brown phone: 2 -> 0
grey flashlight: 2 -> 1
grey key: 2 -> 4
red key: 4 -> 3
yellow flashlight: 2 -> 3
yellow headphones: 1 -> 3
---
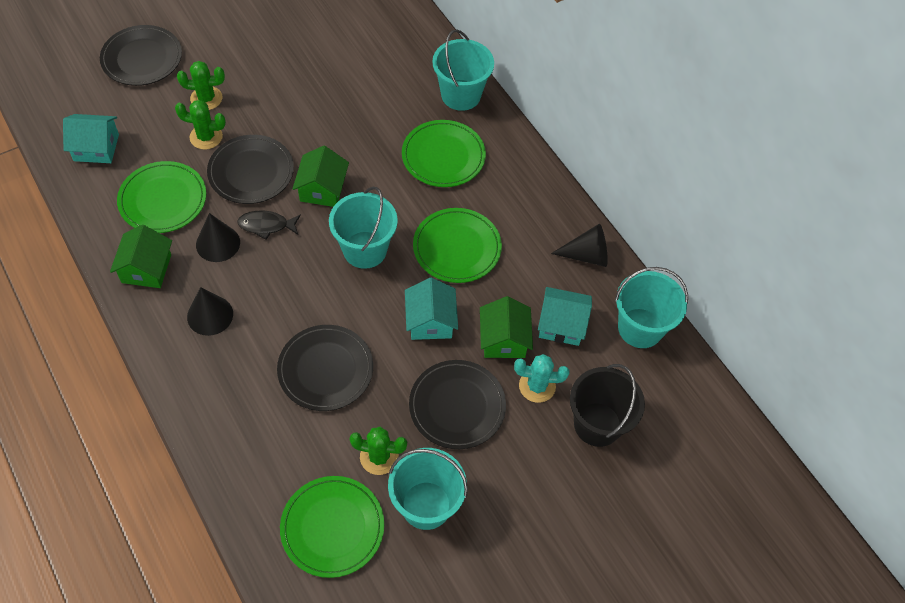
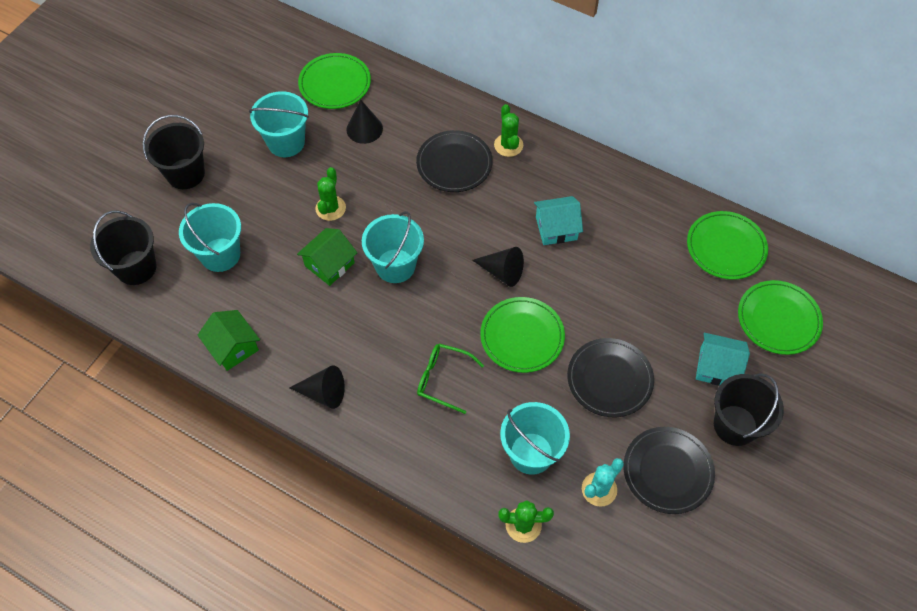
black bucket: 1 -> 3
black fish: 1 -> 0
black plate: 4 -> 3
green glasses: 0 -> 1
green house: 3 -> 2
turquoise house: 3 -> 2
* * *
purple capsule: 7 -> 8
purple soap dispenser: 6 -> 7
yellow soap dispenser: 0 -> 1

Exercise aim:
As listed above, the lines from the line with "black bucket: 1 -> 3" to the line with "turquoise house: 3 -> 2" are to be echoed exactly, with both ends included and nothing added.

Reply to the task:
black bucket: 1 -> 3
black fish: 1 -> 0
black plate: 4 -> 3
green glasses: 0 -> 1
green house: 3 -> 2
turquoise house: 3 -> 2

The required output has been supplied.